Action item →
Pictures in the records are to be omitted; everything else is copied exactly.

┌────────

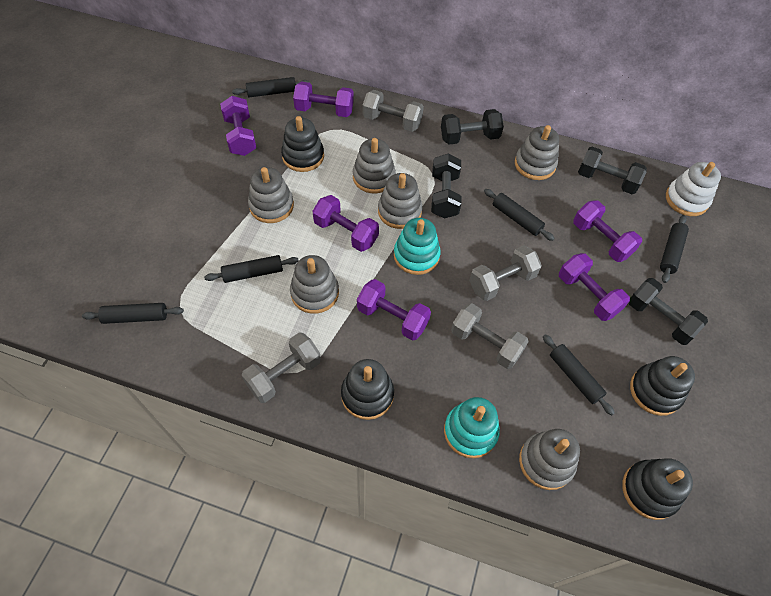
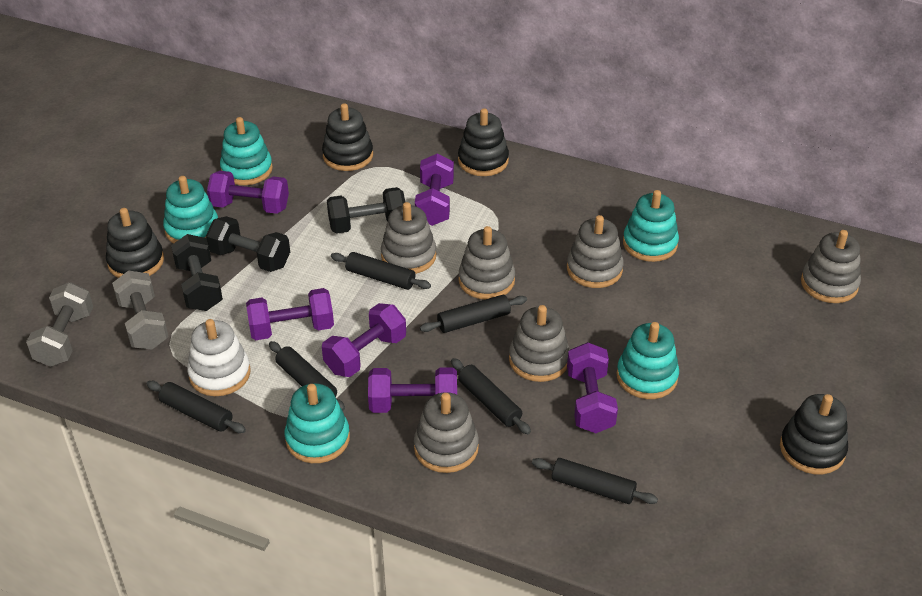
black dumbbell: 4 -> 3
grey dumbbell: 4 -> 2
turquoise stacking toy: 2 -> 5

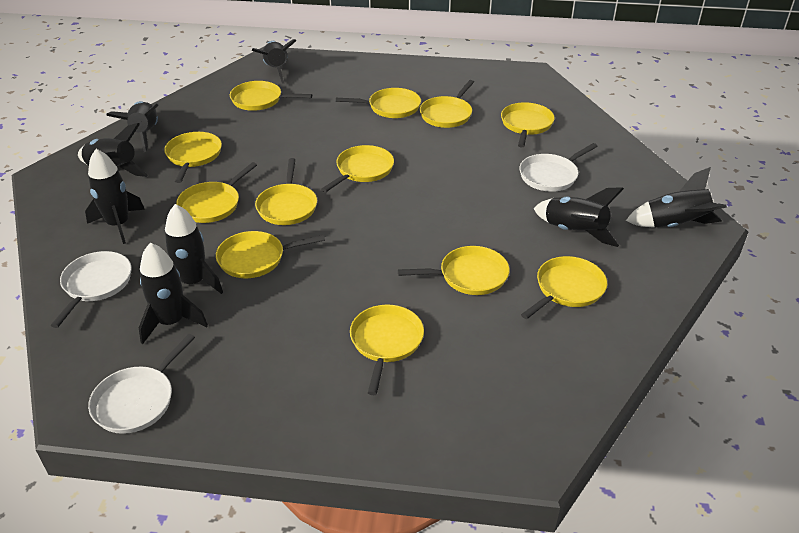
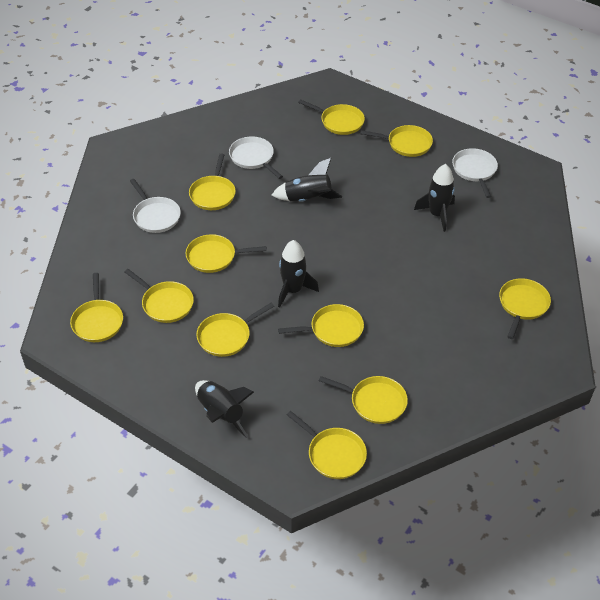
black rocket: 8 -> 4
yellow pan: 12 -> 11

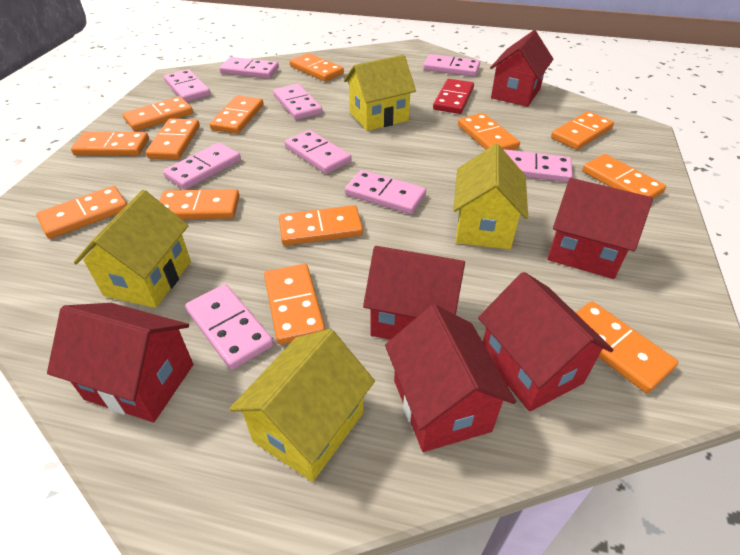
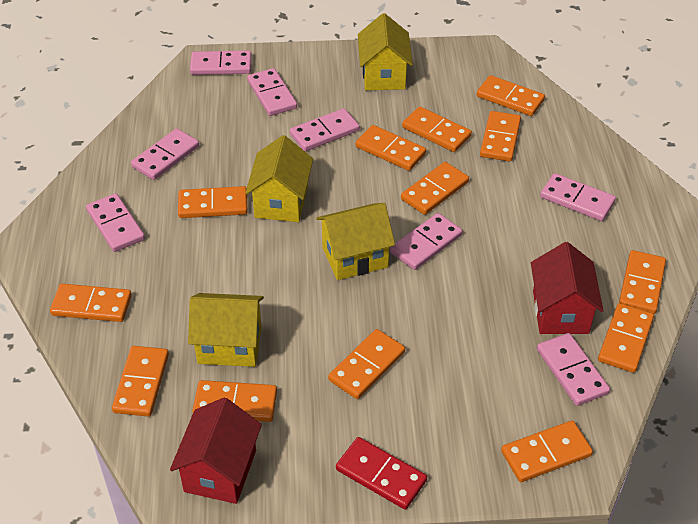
pink domino: 9 -> 8
red house: 6 -> 2

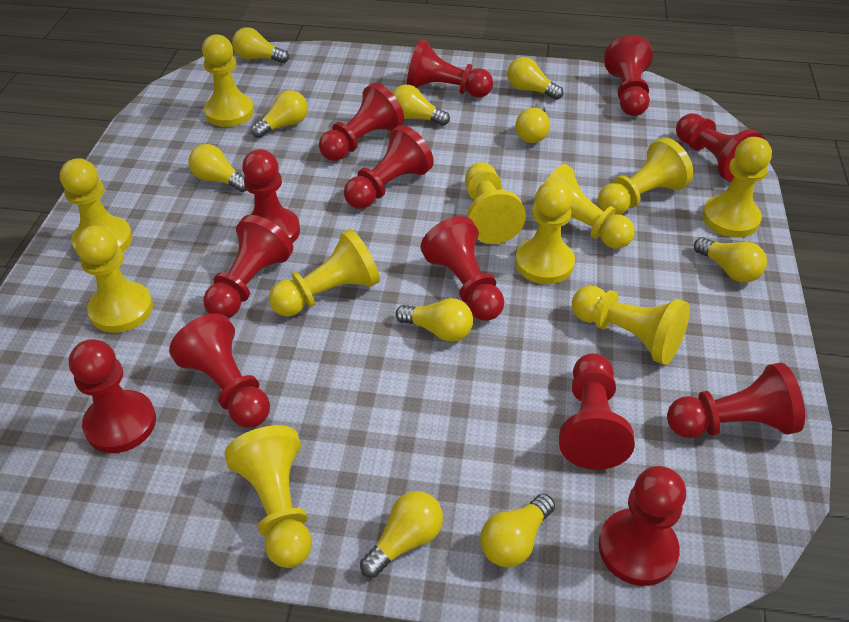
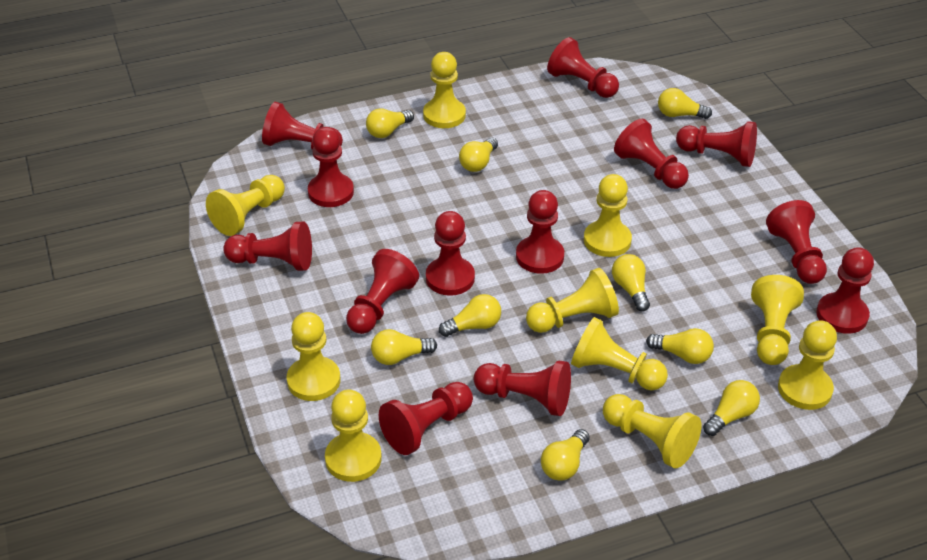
yellow light bulb: 10 -> 9
yellow pawn: 11 -> 10

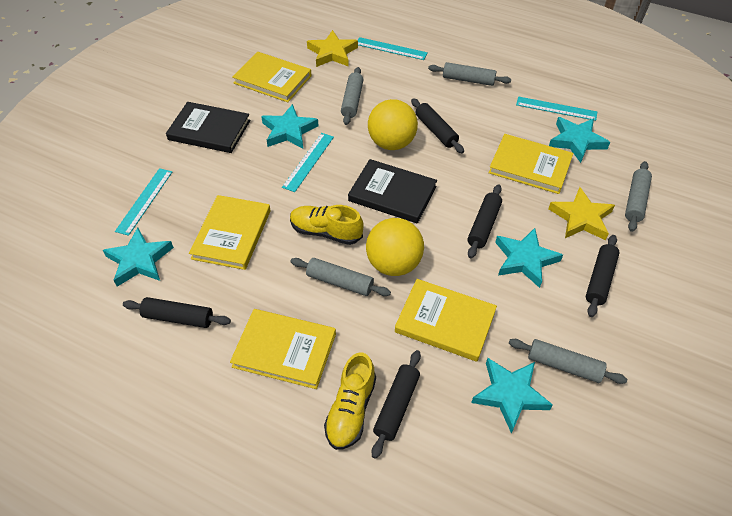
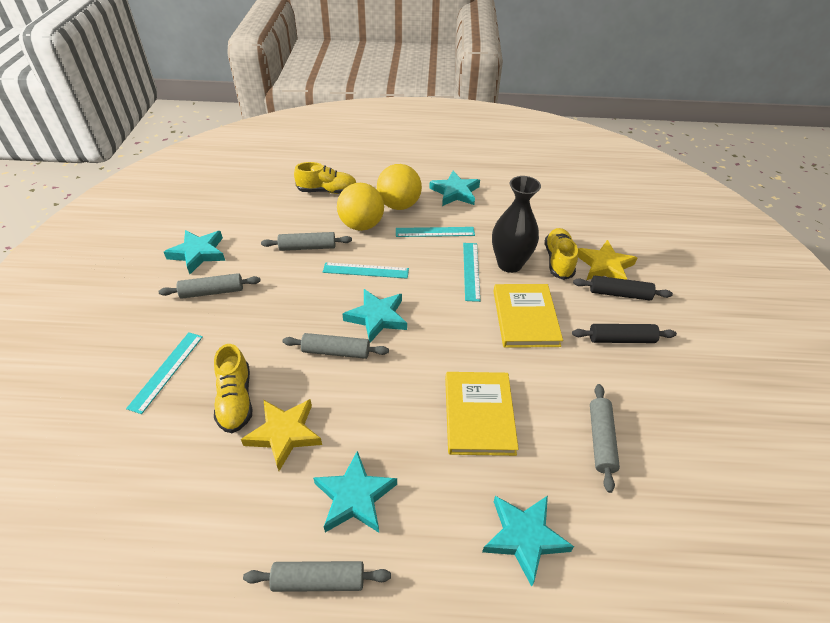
black book: 2 -> 0
black rolling pin: 5 -> 2
black vase: 0 -> 1
yellow book: 5 -> 2
yellow shoe: 2 -> 3

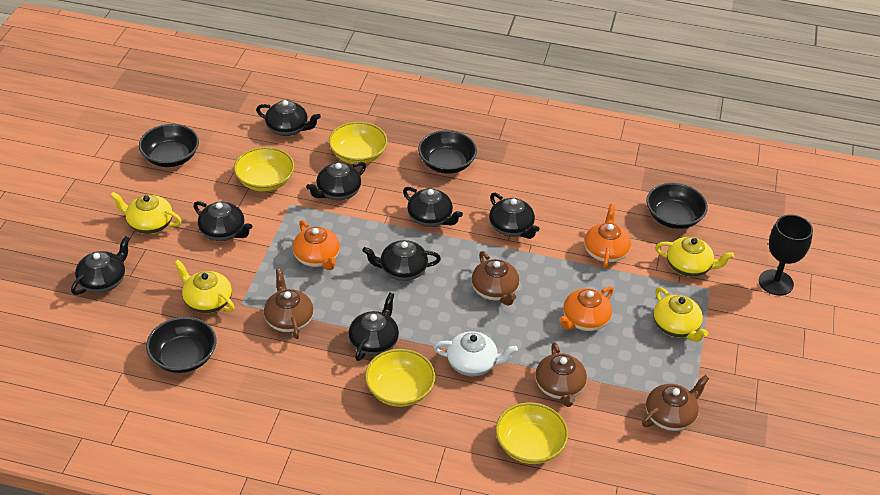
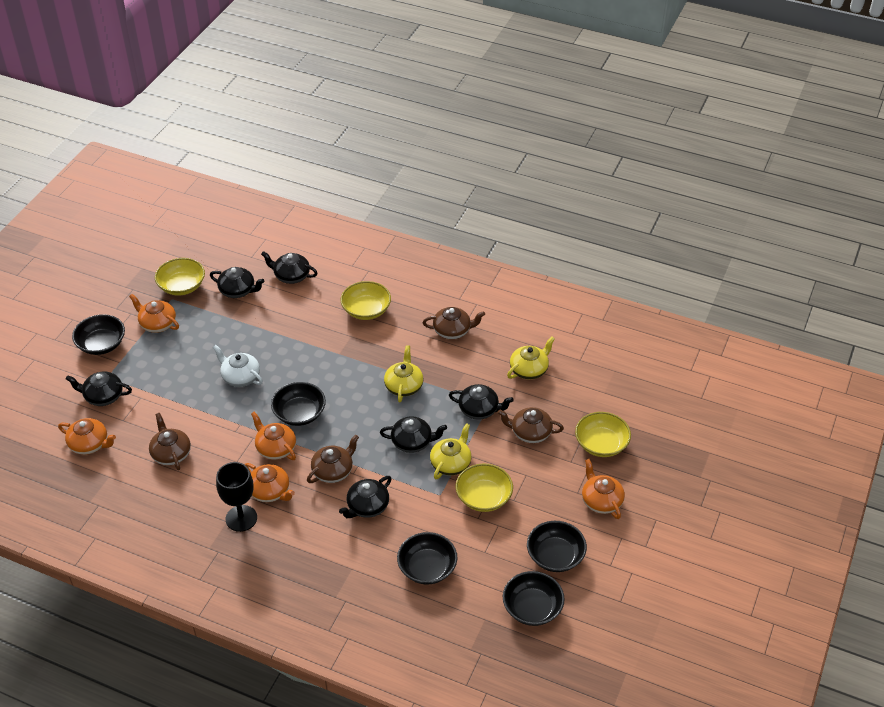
black bowl: 4 -> 5
black teapot: 8 -> 6
orange teapot: 3 -> 5
yellow teapot: 4 -> 3

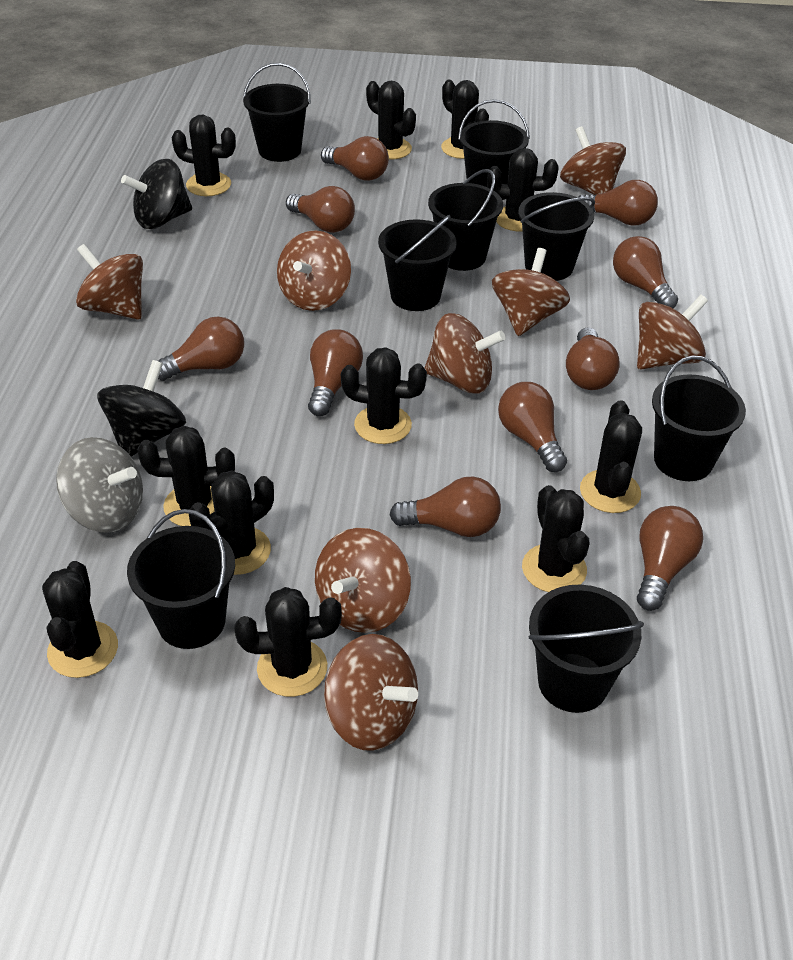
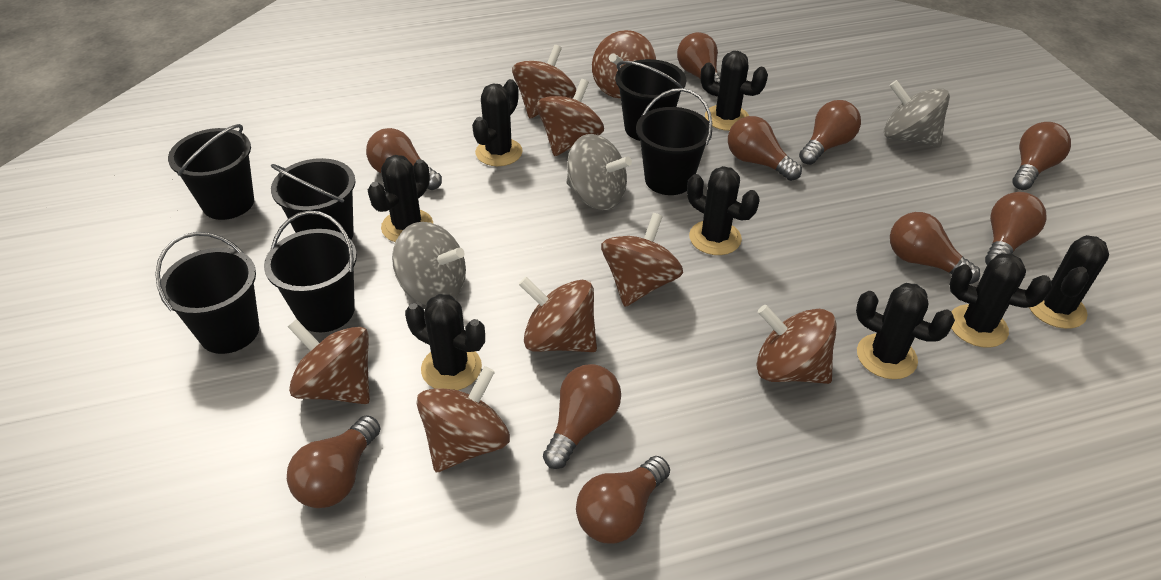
black bucket: 8 -> 6
black cactus: 11 -> 8
black spinning top: 2 -> 0
grey spinning top: 1 -> 3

└────────

Response to this exercise →
black dumbbell: 4 -> 3
grey dumbbell: 4 -> 2
turquoise stacking toy: 2 -> 5

black rocket: 8 -> 4
yellow pan: 12 -> 11

pink domino: 9 -> 8
red house: 6 -> 2

yellow light bulb: 10 -> 9
yellow pawn: 11 -> 10

black book: 2 -> 0
black rolling pin: 5 -> 2
black vase: 0 -> 1
yellow book: 5 -> 2
yellow shoe: 2 -> 3

black bowl: 4 -> 5
black teapot: 8 -> 6
orange teapot: 3 -> 5
yellow teapot: 4 -> 3

black bucket: 8 -> 6
black cactus: 11 -> 8
black spinning top: 2 -> 0
grey spinning top: 1 -> 3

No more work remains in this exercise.